> [What you will do]: Retype the lines below exactly, from the line containing "Who is more forward, (252, 157)" down through the line containing "Locate an element", with both of those lines included.

Recorded data:
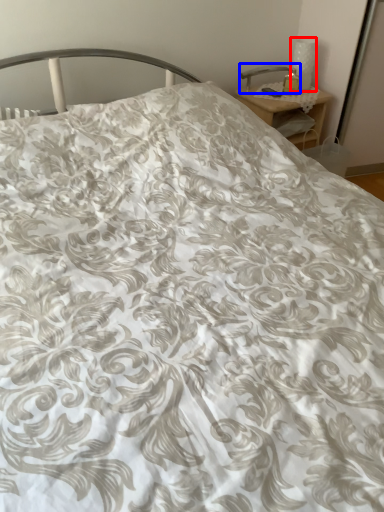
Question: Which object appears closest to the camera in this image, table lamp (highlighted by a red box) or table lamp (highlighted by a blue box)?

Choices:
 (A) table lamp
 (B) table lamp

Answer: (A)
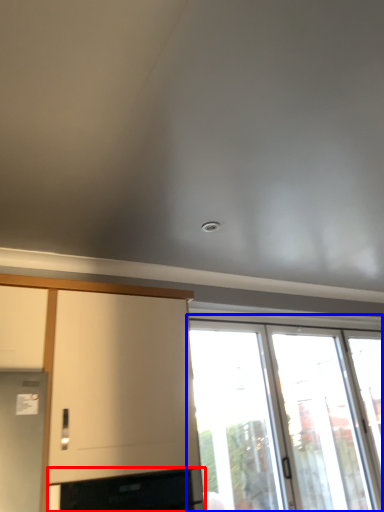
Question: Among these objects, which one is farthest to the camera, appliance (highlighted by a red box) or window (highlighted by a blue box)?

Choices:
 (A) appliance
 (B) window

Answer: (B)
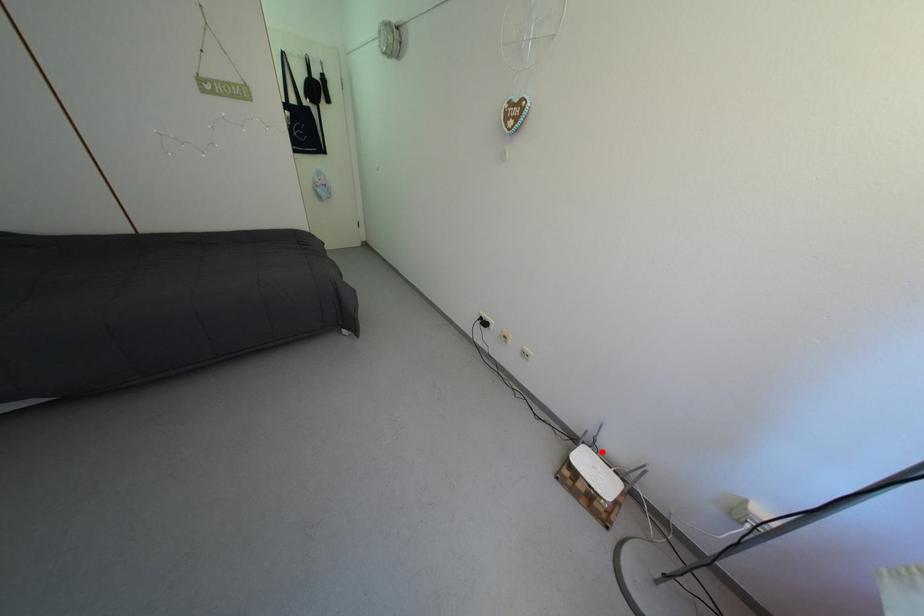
---
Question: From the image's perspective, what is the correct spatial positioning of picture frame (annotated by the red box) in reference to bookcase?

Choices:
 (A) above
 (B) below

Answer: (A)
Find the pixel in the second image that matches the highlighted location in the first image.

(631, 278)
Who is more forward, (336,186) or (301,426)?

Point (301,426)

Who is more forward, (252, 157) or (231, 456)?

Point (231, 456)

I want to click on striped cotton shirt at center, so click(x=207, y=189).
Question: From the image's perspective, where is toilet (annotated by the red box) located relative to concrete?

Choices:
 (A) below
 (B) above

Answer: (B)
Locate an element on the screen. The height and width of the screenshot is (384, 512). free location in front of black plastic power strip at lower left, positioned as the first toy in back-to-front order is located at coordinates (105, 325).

> [Final answer]:
Who is more forward, (252, 157) or (231, 456)?

Point (231, 456)

I want to click on striped cotton shirt at center, so click(x=207, y=189).
Question: From the image's perspective, where is toilet (annotated by the red box) located relative to concrete?

Choices:
 (A) below
 (B) above

Answer: (B)
Locate an element on the screen. The height and width of the screenshot is (384, 512). free location in front of black plastic power strip at lower left, positioned as the first toy in back-to-front order is located at coordinates (105, 325).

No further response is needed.